Task item:
Drop the images; return everything else in the listing below exactly.

Data provided:

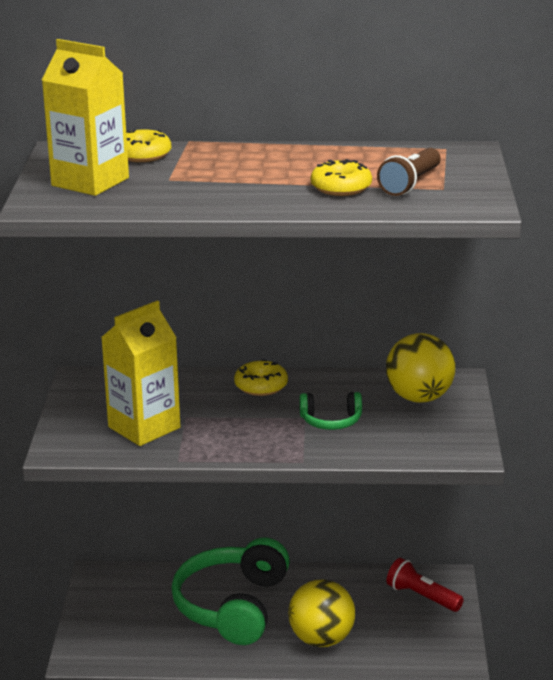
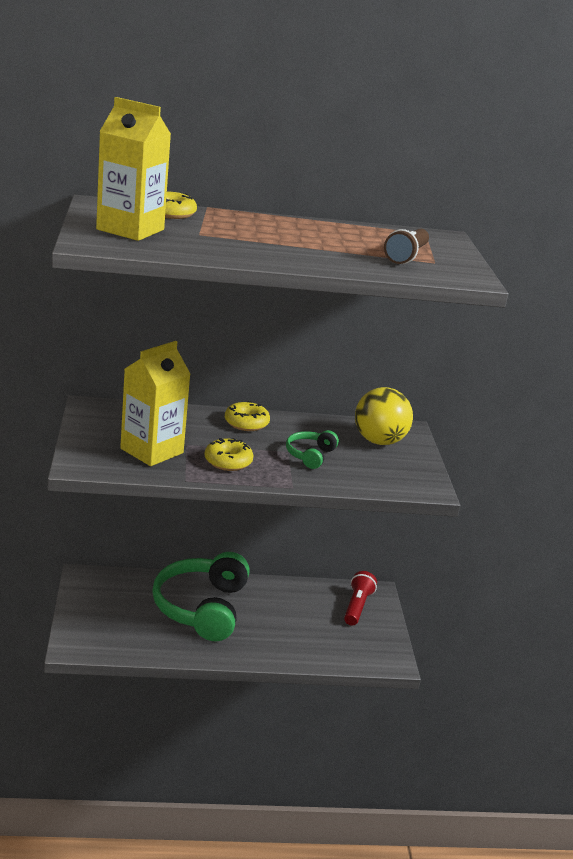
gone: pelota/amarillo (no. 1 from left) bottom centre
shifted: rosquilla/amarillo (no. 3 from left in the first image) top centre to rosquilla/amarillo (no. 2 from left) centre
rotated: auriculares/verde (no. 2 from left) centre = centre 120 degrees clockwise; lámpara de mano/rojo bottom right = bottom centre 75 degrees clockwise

Response for this exercise:
gone: pelota/amarillo (no. 1 from left) bottom centre
shifted: rosquilla/amarillo (no. 3 from left in the first image) top centre to rosquilla/amarillo (no. 2 from left) centre
rotated: auriculares/verde (no. 2 from left) centre = centre 120 degrees clockwise; lámpara de mano/rojo bottom right = bottom centre 75 degrees clockwise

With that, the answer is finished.